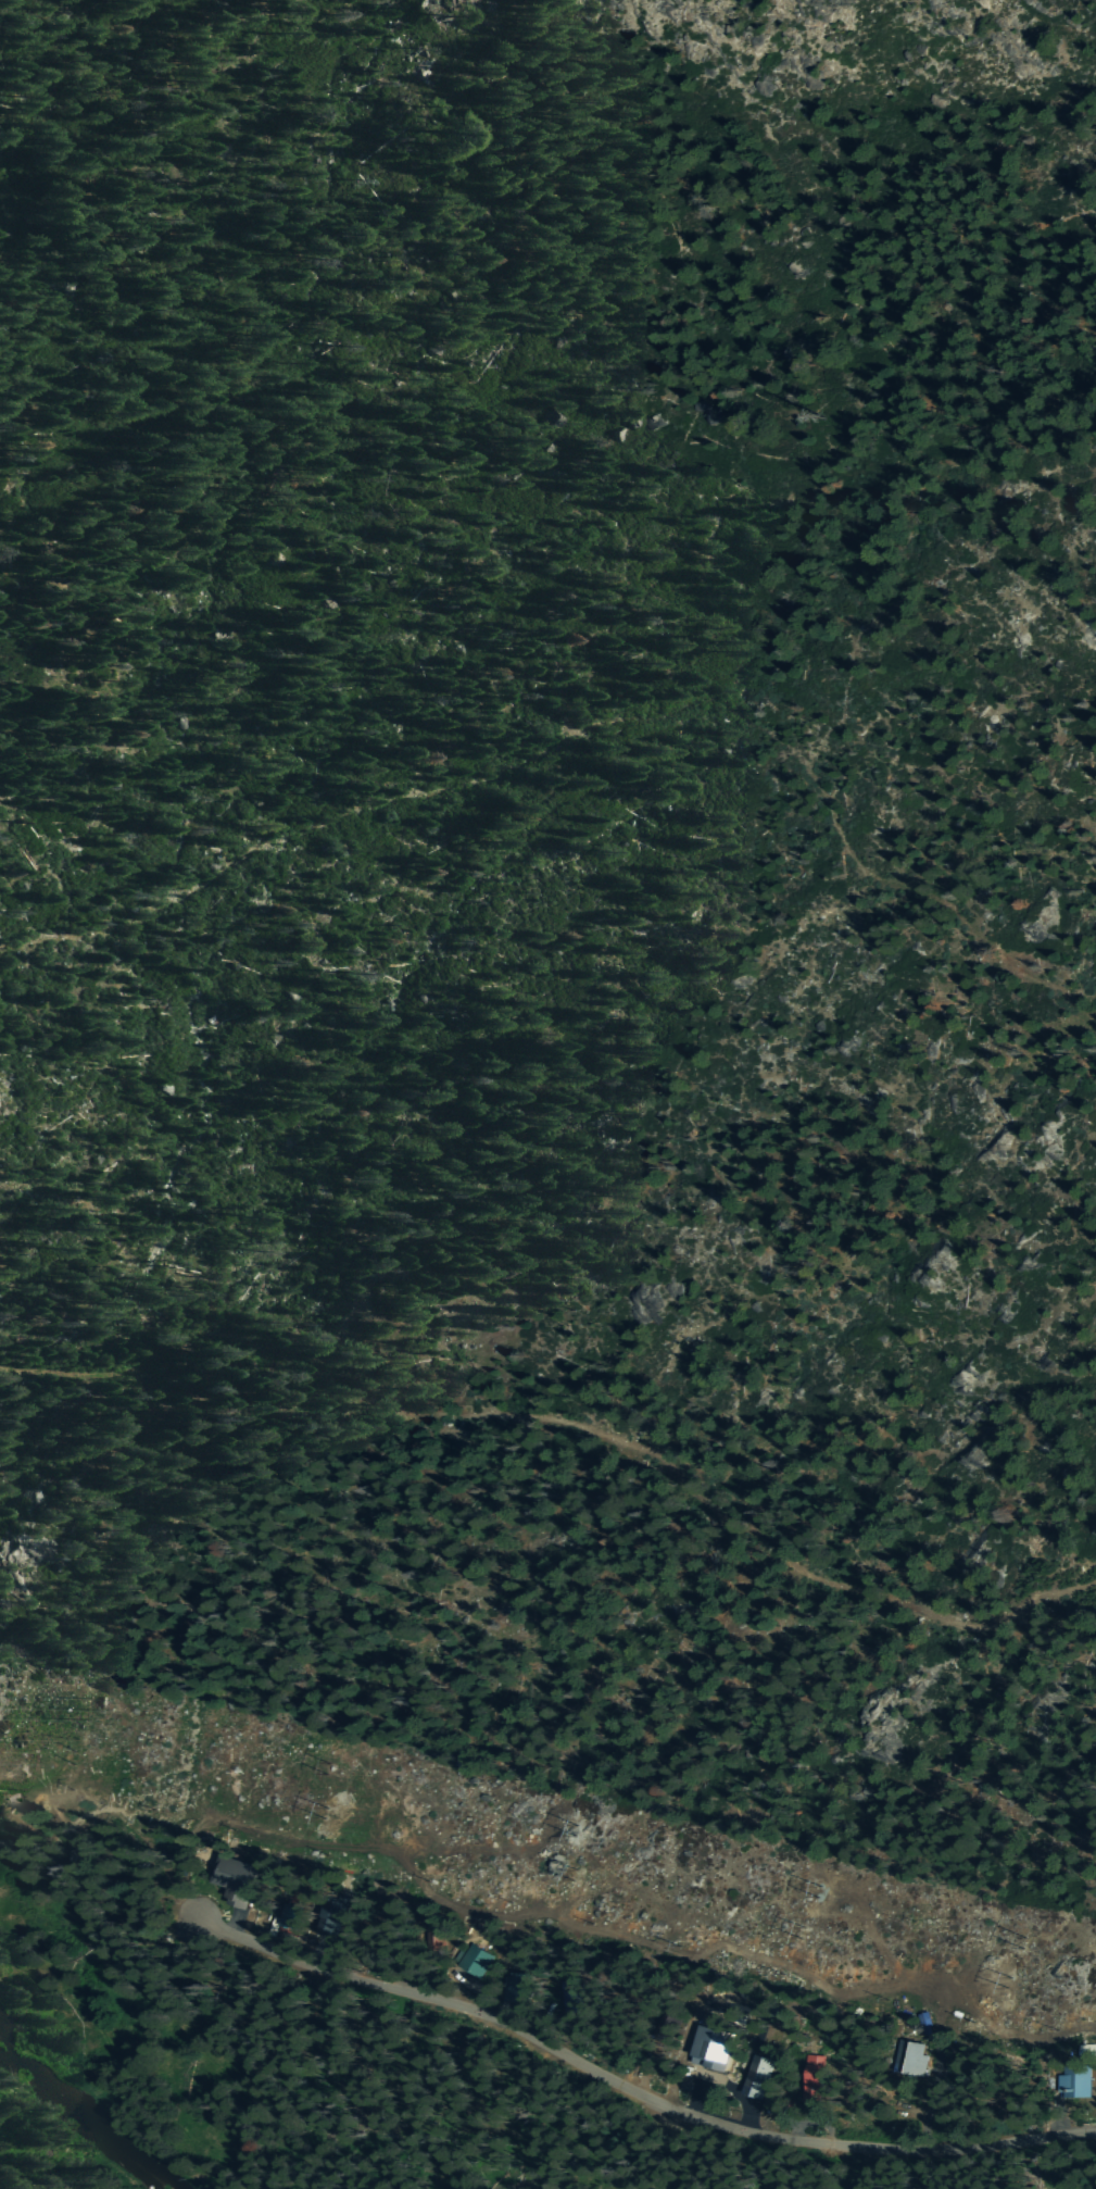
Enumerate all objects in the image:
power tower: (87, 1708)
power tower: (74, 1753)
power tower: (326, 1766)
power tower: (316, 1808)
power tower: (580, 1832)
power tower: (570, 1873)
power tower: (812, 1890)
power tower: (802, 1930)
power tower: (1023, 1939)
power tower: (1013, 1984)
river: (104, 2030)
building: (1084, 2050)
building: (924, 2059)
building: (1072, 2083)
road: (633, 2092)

○ ○ ○

## PROMPT
Wherever the listing shows a picture, omit it and output the rest exactly as given.

## WRITTEN SOLUTION
Enumerate all objects in the image:
power tower: (87, 1708)
power tower: (74, 1753)
power tower: (326, 1766)
power tower: (316, 1808)
power tower: (580, 1832)
power tower: (570, 1873)
power tower: (812, 1890)
power tower: (802, 1930)
power tower: (1023, 1939)
power tower: (1013, 1984)
river: (104, 2030)
building: (1084, 2050)
building: (924, 2059)
building: (1072, 2083)
road: (633, 2092)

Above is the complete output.